▶ _Brief_
Among the entries below, please repeat exactly and only the lines from the line containing "camera: 20 degrees left, 0 degrees up" to the line containing "(579, 423) = (655, 430): orange", both lines included.

▶ _Exercise input_
▼▼▼

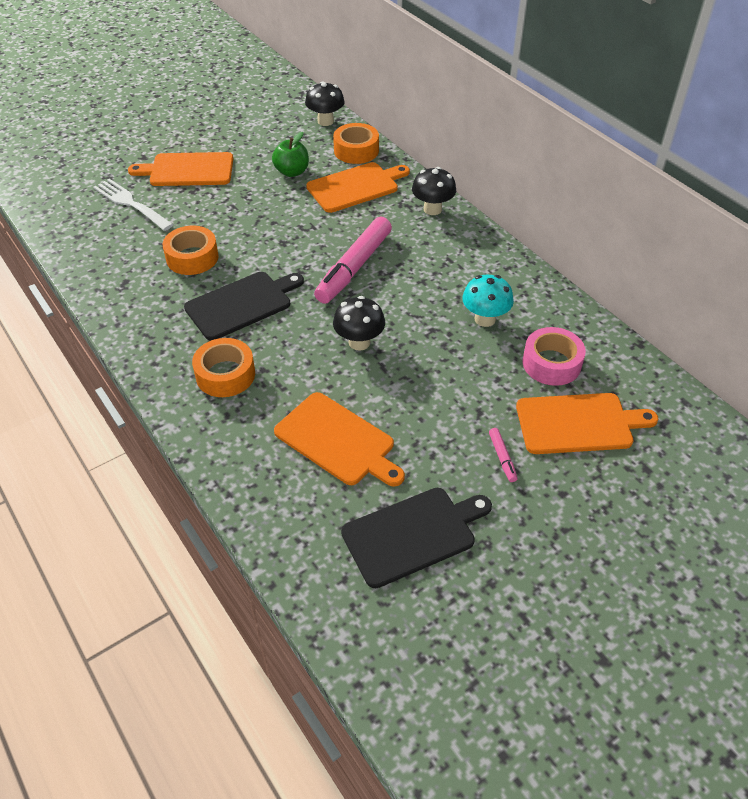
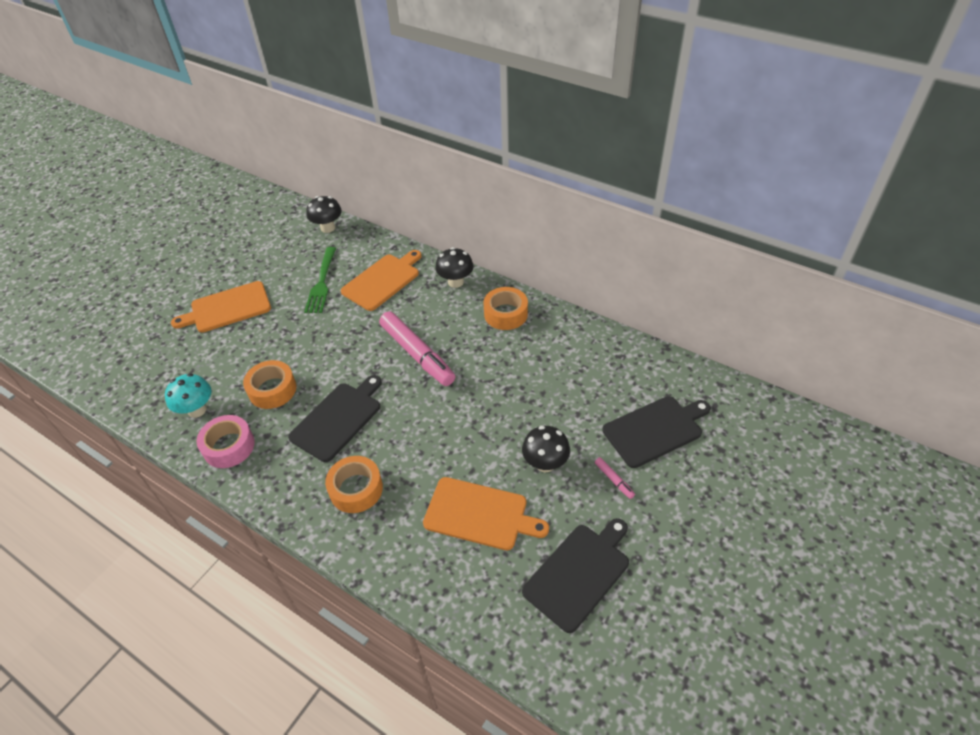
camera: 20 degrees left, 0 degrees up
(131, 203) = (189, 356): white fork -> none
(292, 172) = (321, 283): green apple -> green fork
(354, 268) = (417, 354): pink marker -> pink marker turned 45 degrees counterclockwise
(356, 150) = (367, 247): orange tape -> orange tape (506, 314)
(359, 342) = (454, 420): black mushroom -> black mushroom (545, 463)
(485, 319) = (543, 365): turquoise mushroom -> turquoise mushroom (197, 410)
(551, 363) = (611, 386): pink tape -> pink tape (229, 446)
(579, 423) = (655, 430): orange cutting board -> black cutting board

▲▲▲
▼▼▼

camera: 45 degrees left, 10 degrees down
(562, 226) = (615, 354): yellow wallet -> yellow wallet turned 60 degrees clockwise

▲▲▲
▼▼▼

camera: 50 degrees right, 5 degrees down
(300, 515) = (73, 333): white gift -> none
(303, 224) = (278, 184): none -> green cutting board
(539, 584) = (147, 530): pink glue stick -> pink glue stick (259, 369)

▲▲▲

▶ _Response for this exercise_
camera: 20 degrees left, 0 degrees up
(131, 203) = (189, 356): white fork -> none
(292, 172) = (321, 283): green apple -> green fork
(354, 268) = (417, 354): pink marker -> pink marker turned 45 degrees counterclockwise
(356, 150) = (367, 247): orange tape -> orange tape (506, 314)
(359, 342) = (454, 420): black mushroom -> black mushroom (545, 463)
(485, 319) = (543, 365): turquoise mushroom -> turquoise mushroom (197, 410)
(551, 363) = (611, 386): pink tape -> pink tape (229, 446)
(579, 423) = (655, 430): orange cutting board -> black cutting board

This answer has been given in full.